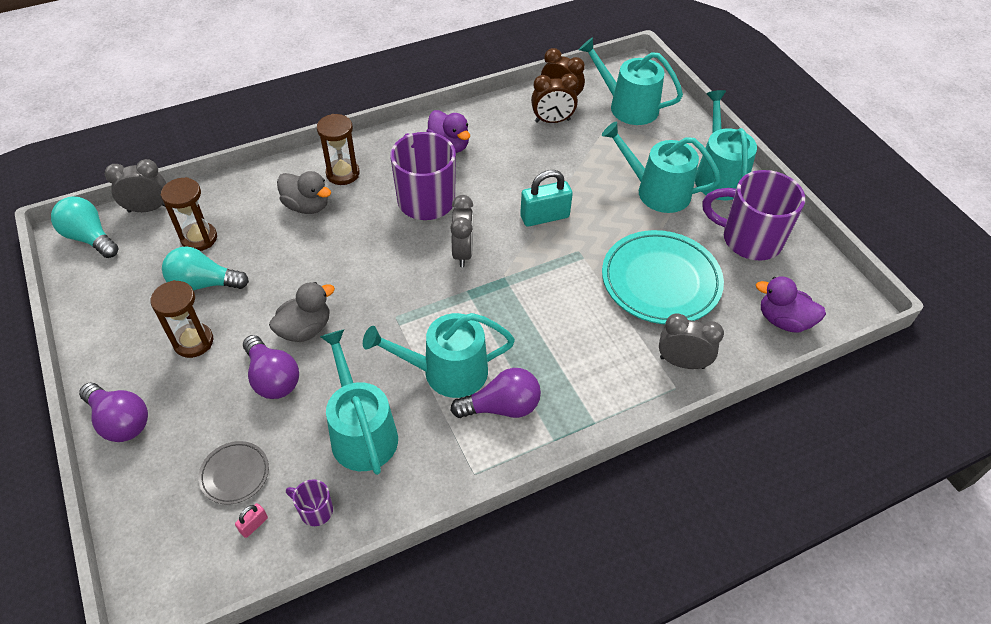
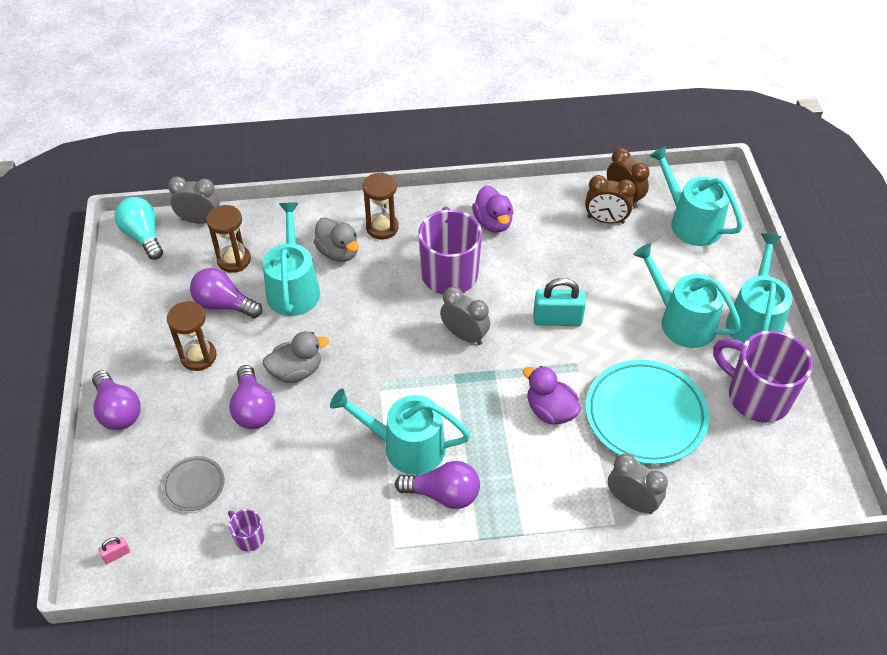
camera: 20 degrees right, 0 degrees up
(204, 283) = (224, 304): turquoise light bulb -> purple light bulb
(254, 525) = (195, 534): pink padlock -> pink padlock (117, 554)
(361, 432) = (311, 480): turquoise watering can -> turquoise watering can (293, 288)
(463, 252) = (464, 335): grey clock -> grey clock turned 75 degrees counterclockwise
(783, 320) = (753, 489): purple duck -> purple duck (550, 410)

§ **WORK REQUEST**
Please retype every record above exactly, leaving out the pictures.

§ **TASK ANSWER**
camera: 20 degrees right, 0 degrees up
(204, 283) = (224, 304): turquoise light bulb -> purple light bulb
(254, 525) = (195, 534): pink padlock -> pink padlock (117, 554)
(361, 432) = (311, 480): turquoise watering can -> turquoise watering can (293, 288)
(463, 252) = (464, 335): grey clock -> grey clock turned 75 degrees counterclockwise
(783, 320) = (753, 489): purple duck -> purple duck (550, 410)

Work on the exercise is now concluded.